# [What the task requires]
If a line in the records below contains "plate", copy that line.

# [Dataset records]

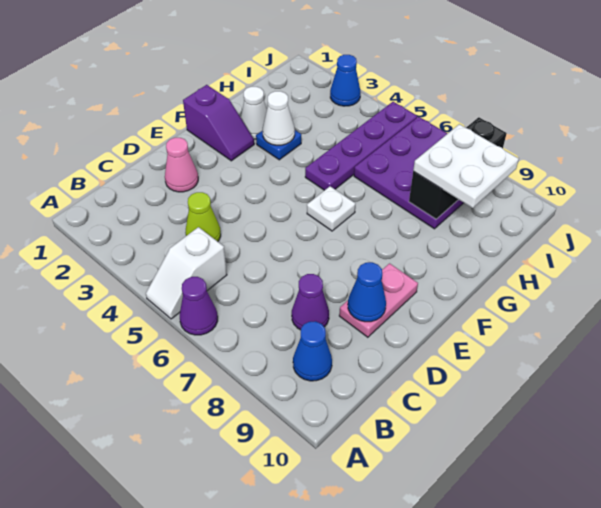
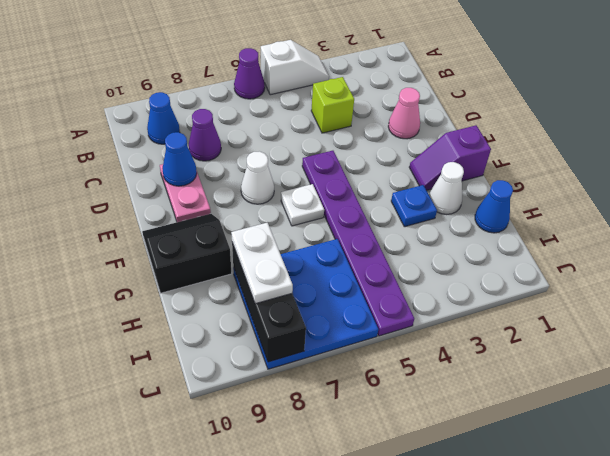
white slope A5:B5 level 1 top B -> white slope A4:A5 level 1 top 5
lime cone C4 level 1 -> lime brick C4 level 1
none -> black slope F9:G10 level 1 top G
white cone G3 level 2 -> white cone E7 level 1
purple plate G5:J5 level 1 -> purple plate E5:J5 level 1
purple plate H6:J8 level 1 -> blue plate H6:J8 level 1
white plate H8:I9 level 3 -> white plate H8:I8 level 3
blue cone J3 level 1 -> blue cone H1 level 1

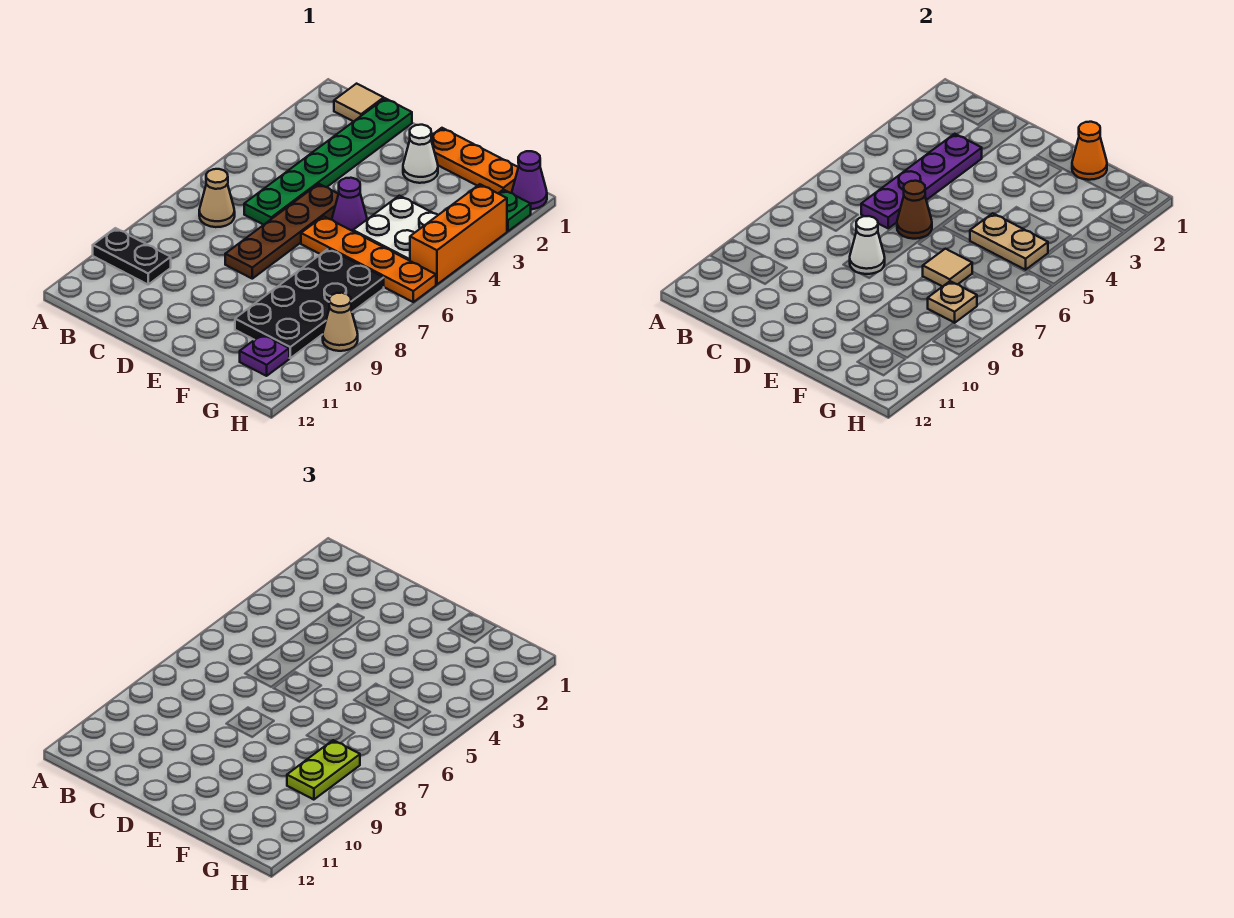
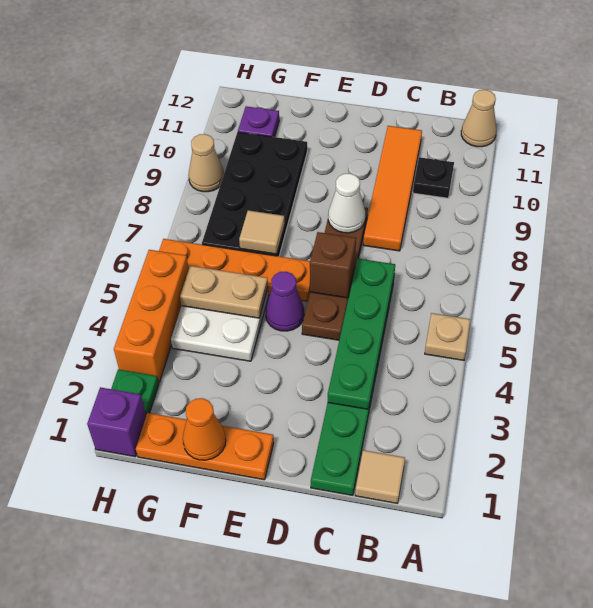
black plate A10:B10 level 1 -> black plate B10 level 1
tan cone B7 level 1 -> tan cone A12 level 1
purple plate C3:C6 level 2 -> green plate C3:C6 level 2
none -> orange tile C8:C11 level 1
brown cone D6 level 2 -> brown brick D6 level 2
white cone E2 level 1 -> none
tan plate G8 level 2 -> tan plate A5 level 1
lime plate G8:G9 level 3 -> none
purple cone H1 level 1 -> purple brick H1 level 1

# [Output for this exercise]
purple plate G5:J5 level 1 -> purple plate E5:J5 level 1
purple plate H6:J8 level 1 -> blue plate H6:J8 level 1
white plate H8:I9 level 3 -> white plate H8:I8 level 3
black plate A10:B10 level 1 -> black plate B10 level 1
purple plate C3:C6 level 2 -> green plate C3:C6 level 2
tan plate G8 level 2 -> tan plate A5 level 1
lime plate G8:G9 level 3 -> none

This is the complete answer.